• DATA FOR THIS EXERCISE:

-- -- --

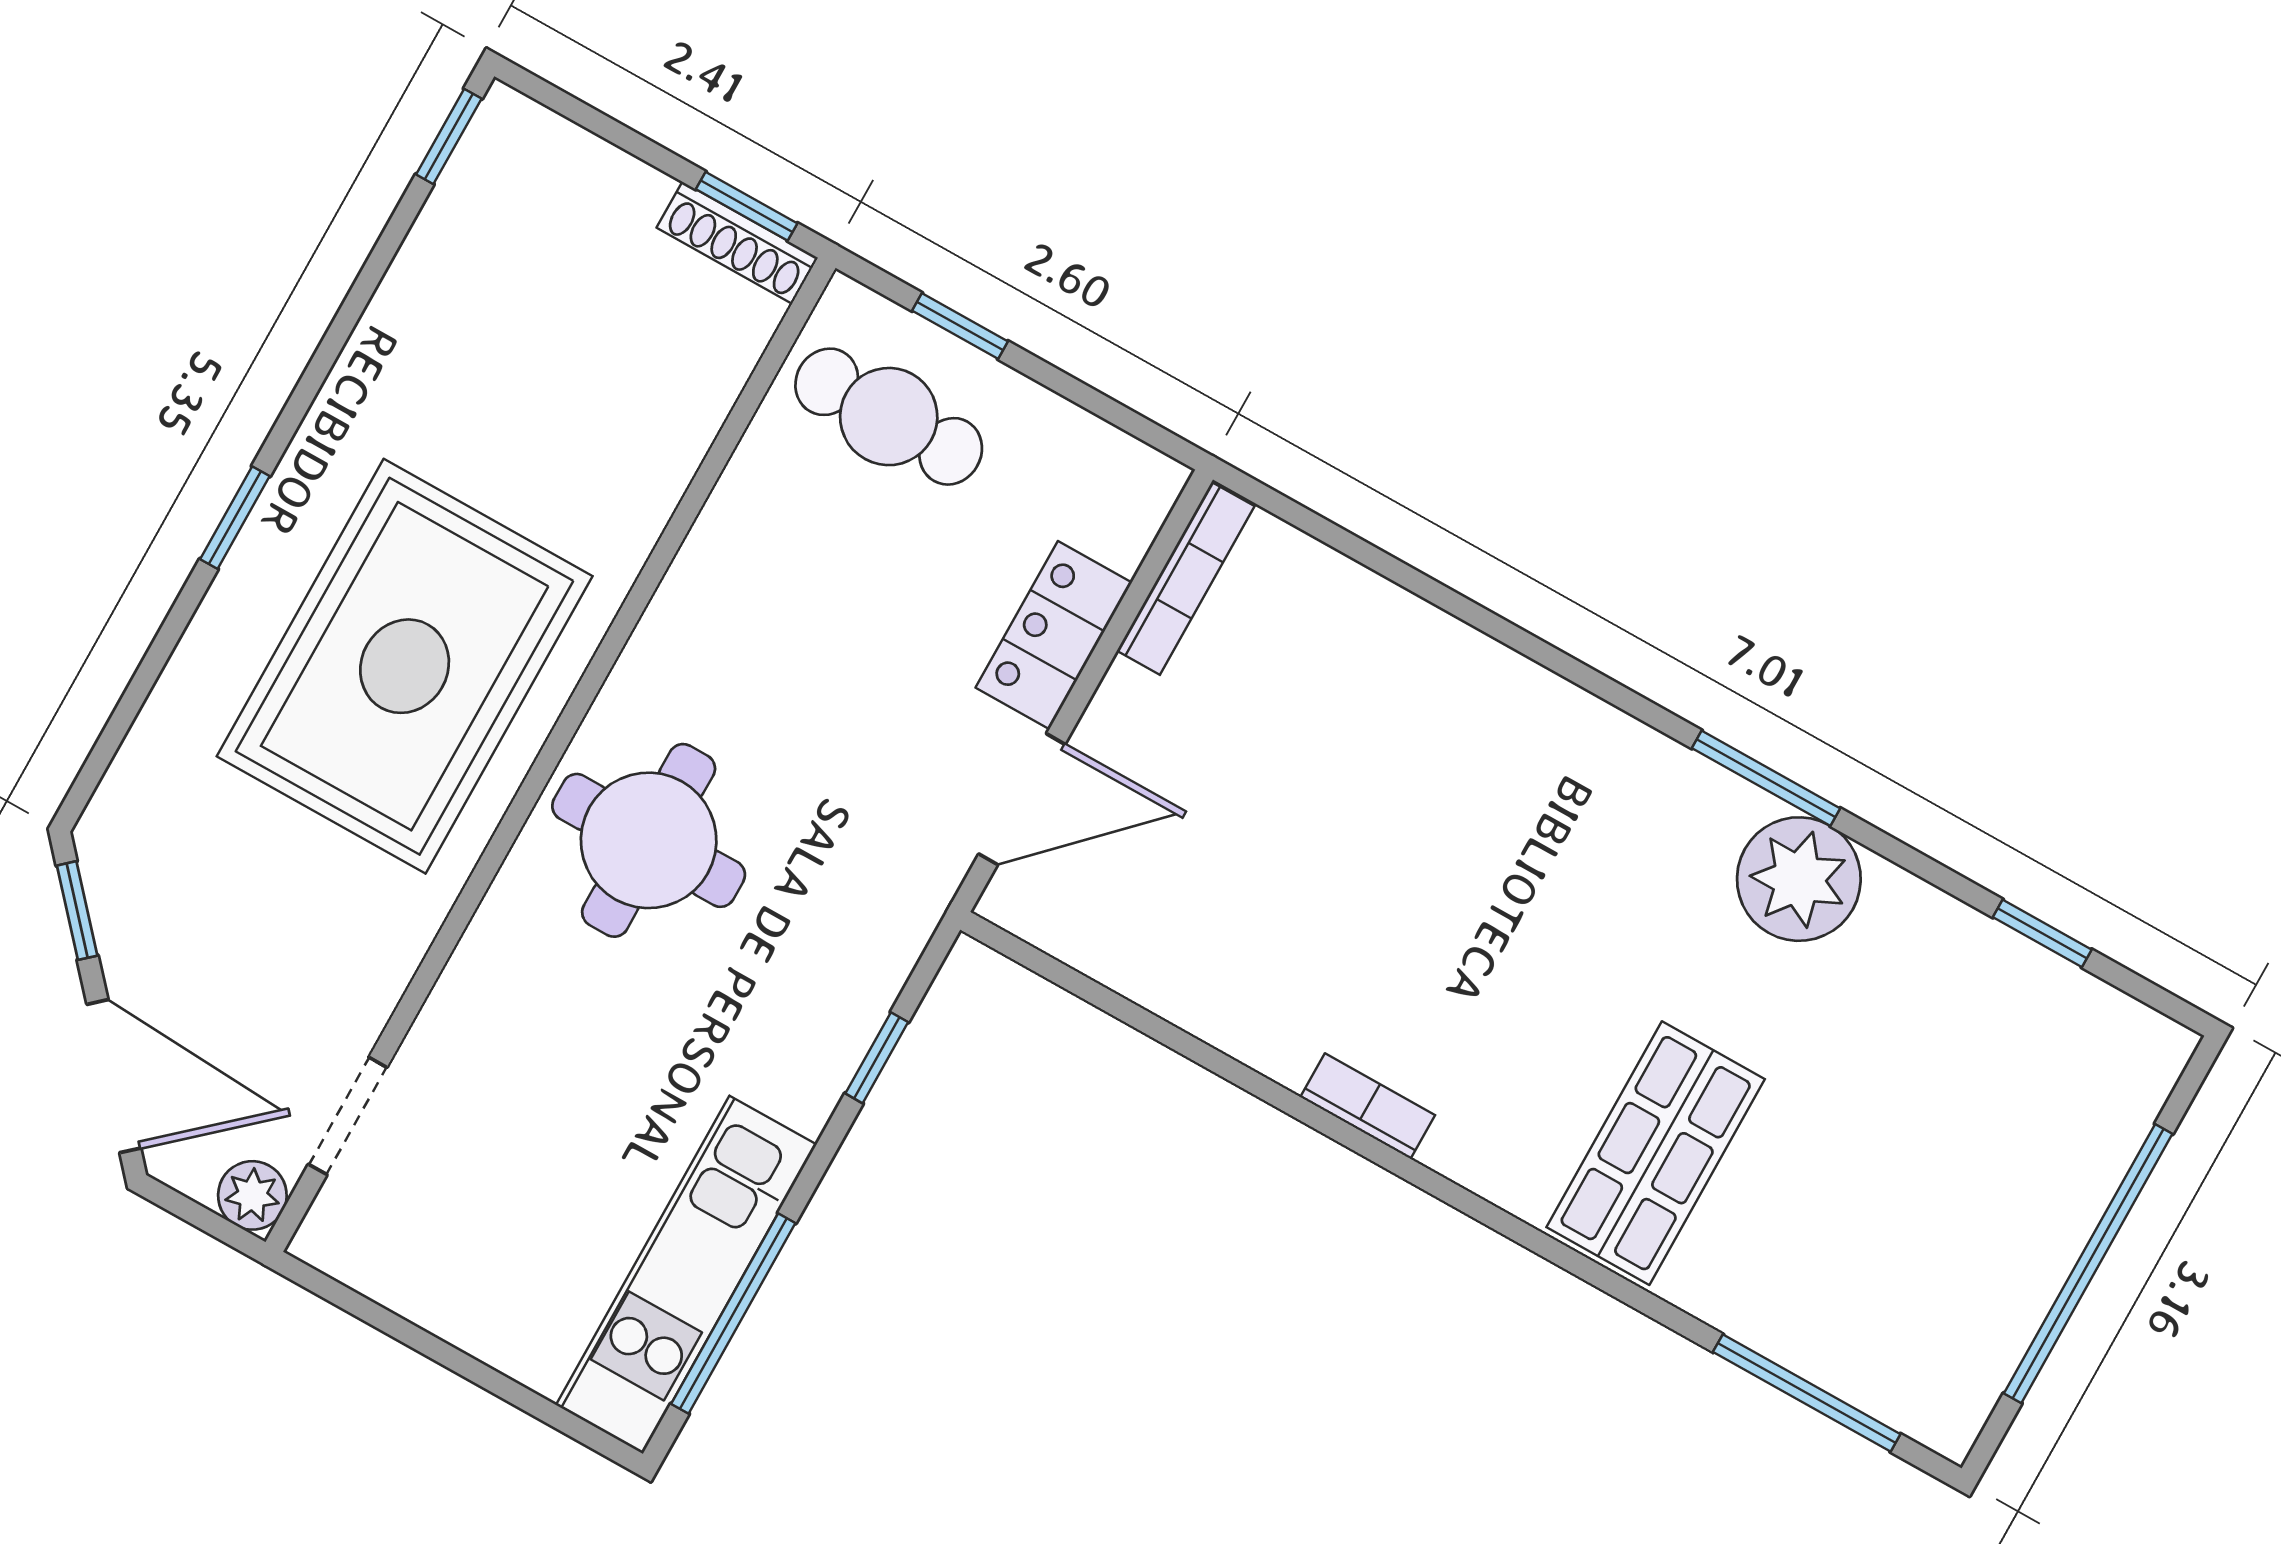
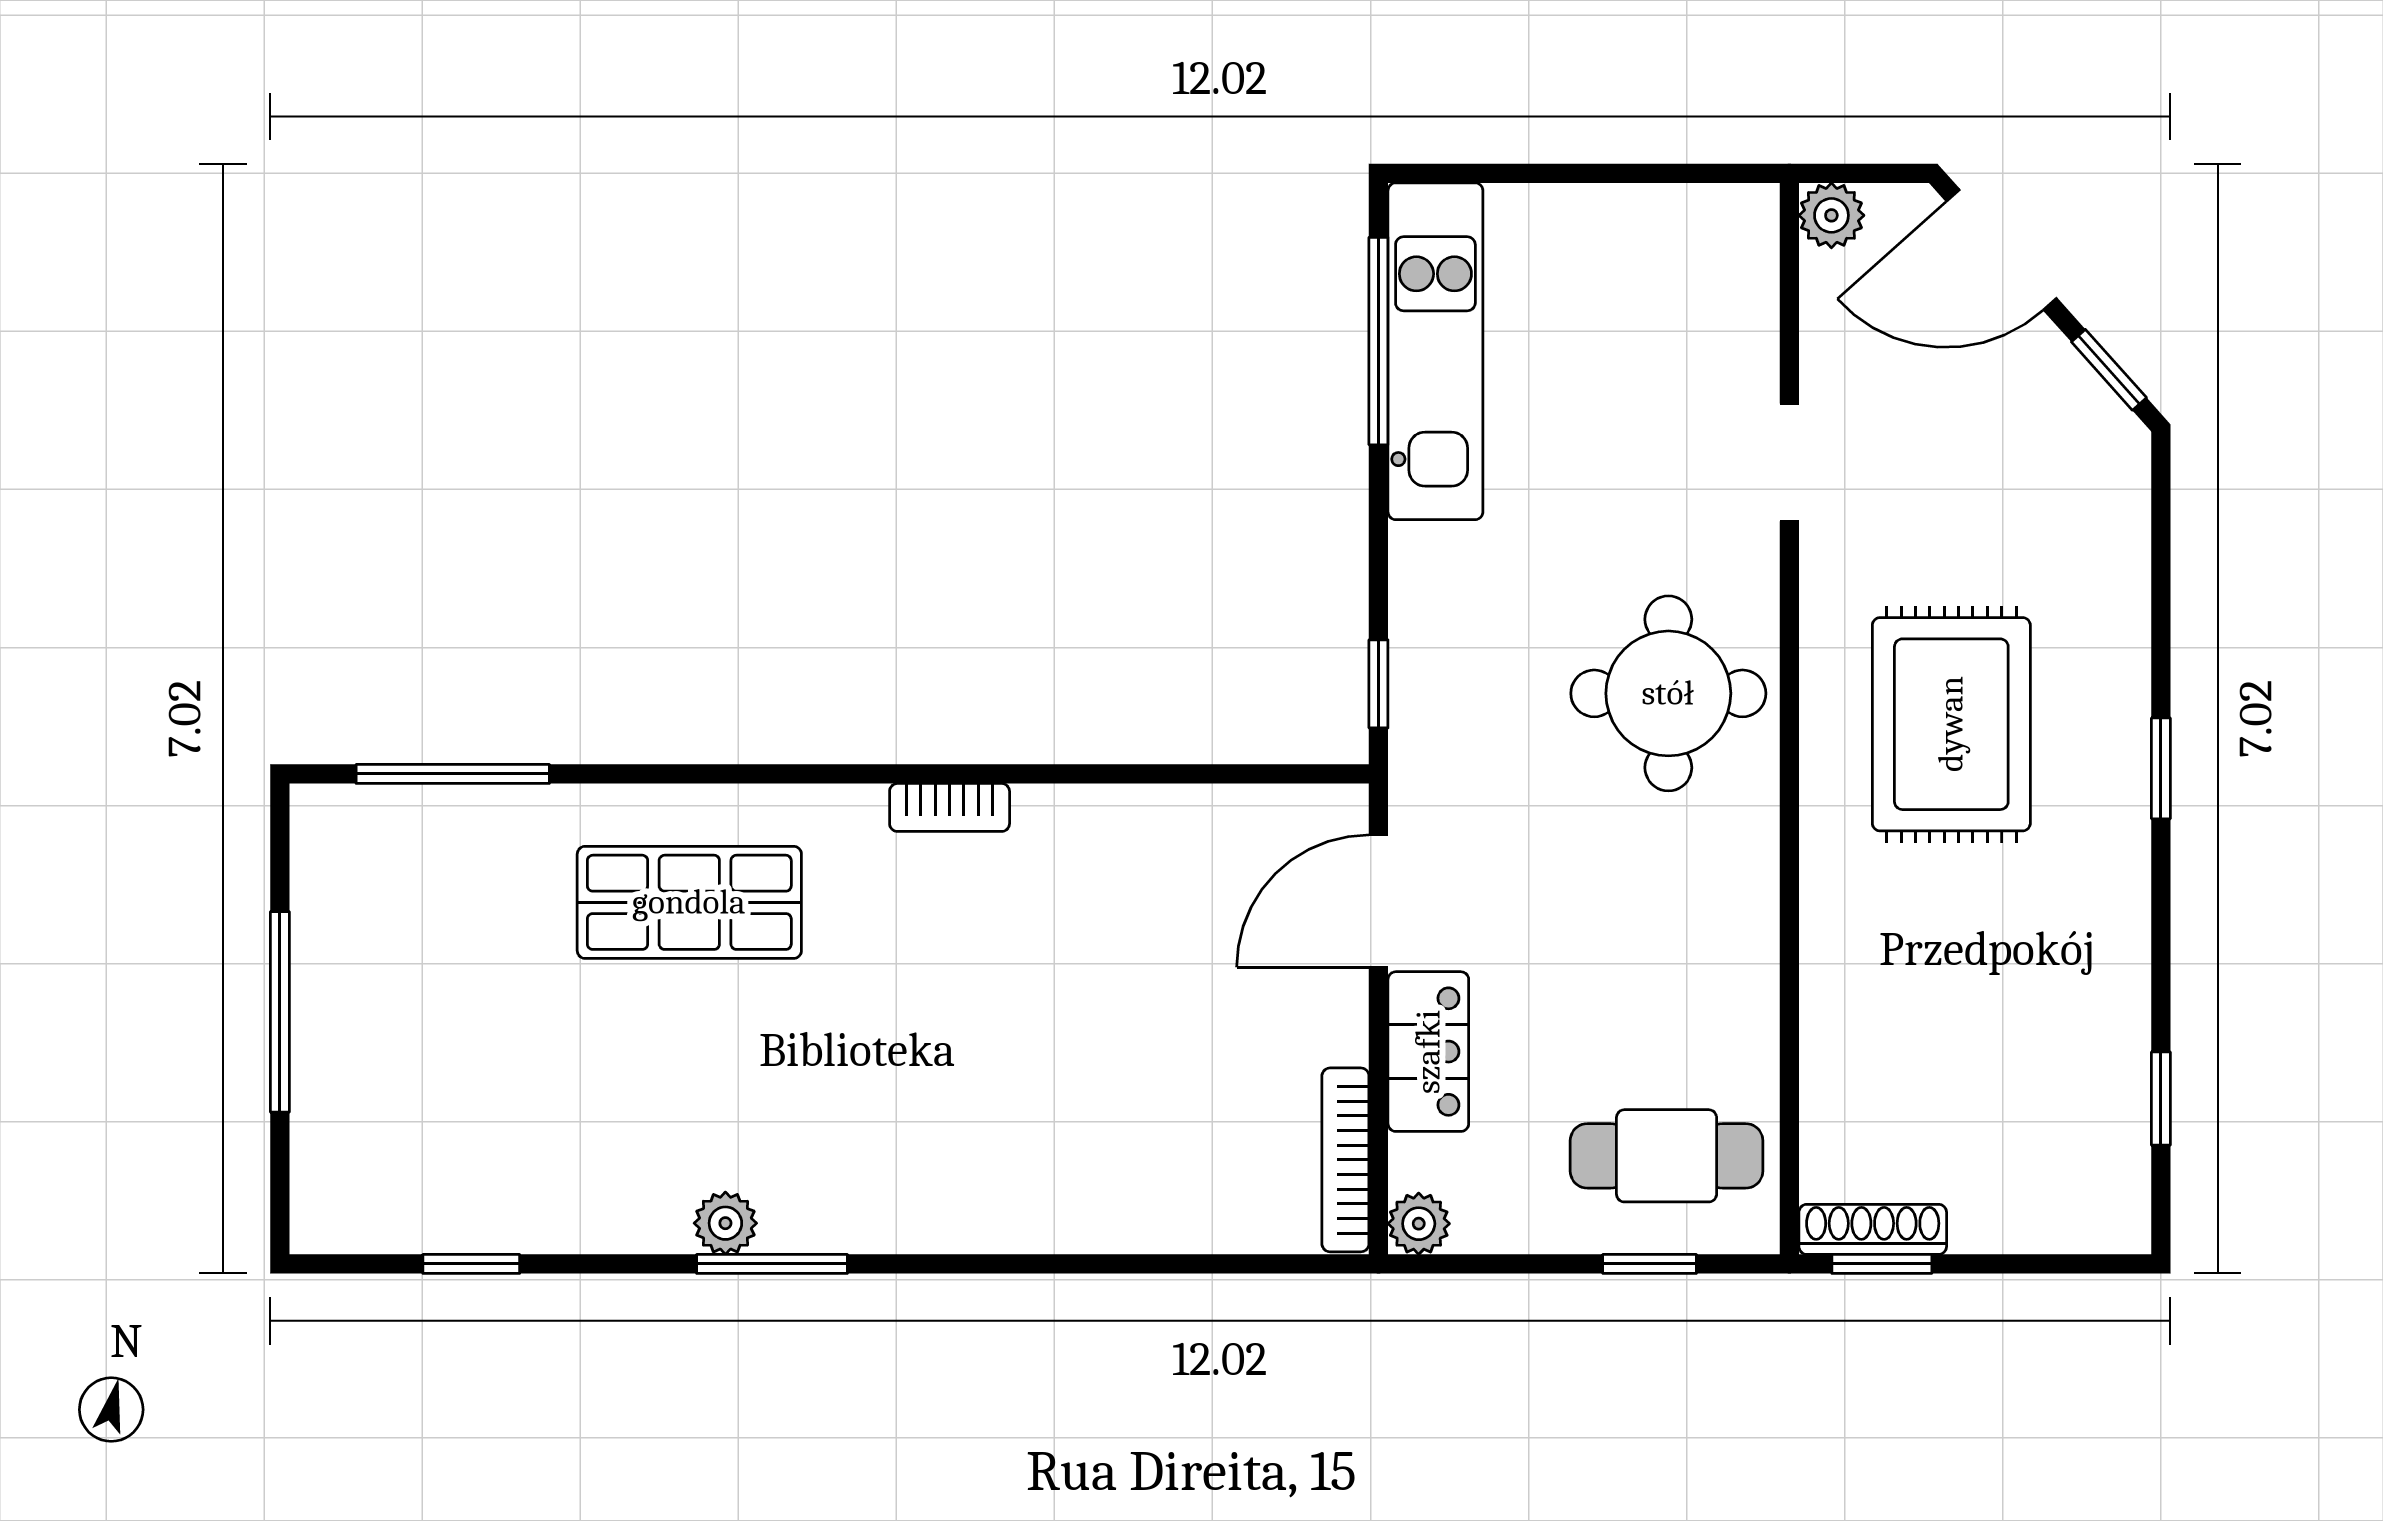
window: (449, 136) -> (2161, 1099), moved
plant: (1151, 482) -> (1419, 1224), added
rug: (405, 666) -> (1951, 724), width x0.73, depth x0.69
plant: (1799, 879) -> (725, 1223), width x0.53, depth x0.53
window: (877, 1058) -> (1378, 684), moved
doorway: (348, 1116) -> (1789, 462), moved
shop shelf: (1656, 1153) -> (689, 902), turned 90
window: (2088, 1264) -> (280, 1012), width x0.68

-- -- --

• EXERCISE GOAL:
Copy out the entries verbatim, but skip every picture.

• TASK RESULT:
window: (449, 136) -> (2161, 1099), moved
plant: (1151, 482) -> (1419, 1224), added
rug: (405, 666) -> (1951, 724), width x0.73, depth x0.69
plant: (1799, 879) -> (725, 1223), width x0.53, depth x0.53
window: (877, 1058) -> (1378, 684), moved
doorway: (348, 1116) -> (1789, 462), moved
shop shelf: (1656, 1153) -> (689, 902), turned 90
window: (2088, 1264) -> (280, 1012), width x0.68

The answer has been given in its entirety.